Assigned task - Go to the line that contains "yellow circle: (77, 87) -> (46, 91), moved", then write out that line and all that follow to the end of the listing, exactly and without pictures.

Information provided -
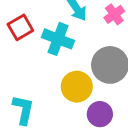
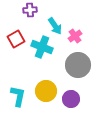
pink cross: (114, 14) -> (75, 36), moved
yellow circle: (77, 87) -> (46, 91), moved

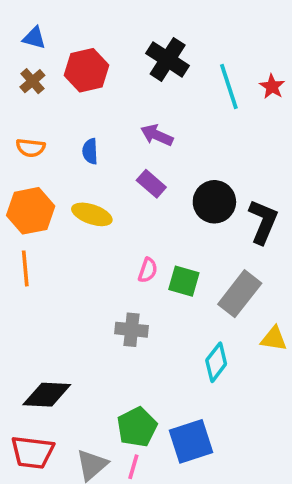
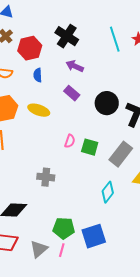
black cross: (168, 59) -> (67, 36), moved
red hexagon: (86, 70) -> (30, 48), moved
gray cross: (132, 330) -> (46, 177), moved
green pentagon: (137, 427) -> (64, 228), turned 30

Your response -
yellow circle: (77, 87) -> (46, 91), moved

black cross: (168, 59) -> (67, 36), moved
red hexagon: (86, 70) -> (30, 48), moved
gray cross: (132, 330) -> (46, 177), moved
green pentagon: (137, 427) -> (64, 228), turned 30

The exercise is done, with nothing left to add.